[Data excerpt]

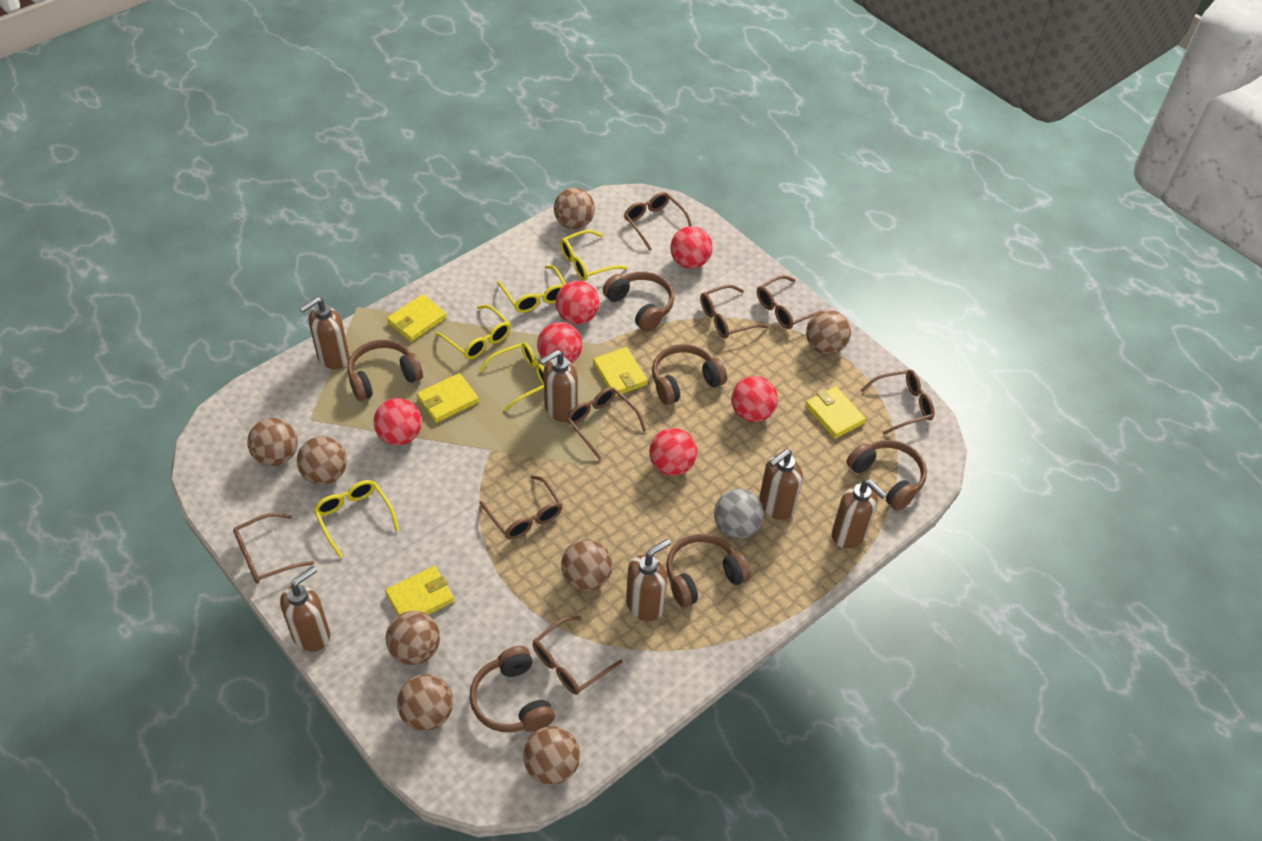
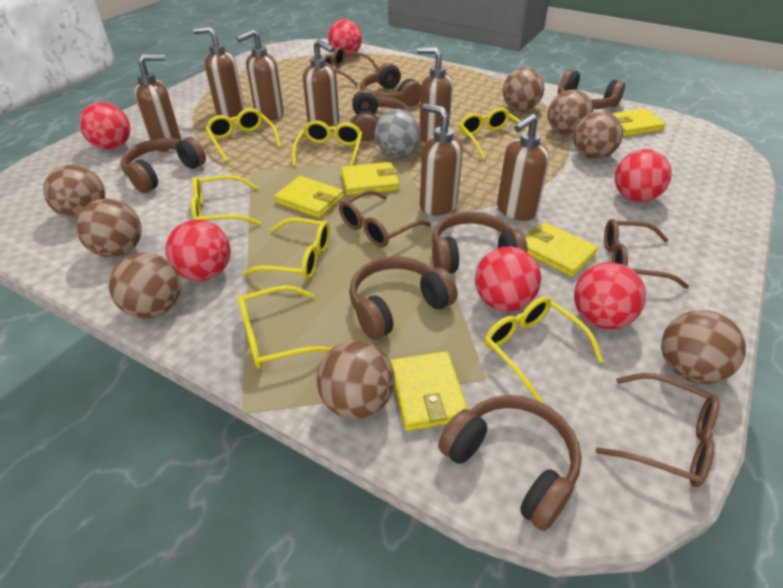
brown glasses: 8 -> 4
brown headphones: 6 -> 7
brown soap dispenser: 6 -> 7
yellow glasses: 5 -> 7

[/Data excerpt]

Exercise instructions> Return all lines of the data in which the string "brown" appears.

Answer to this task>
brown glasses: 8 -> 4
brown headphones: 6 -> 7
brown soap dispenser: 6 -> 7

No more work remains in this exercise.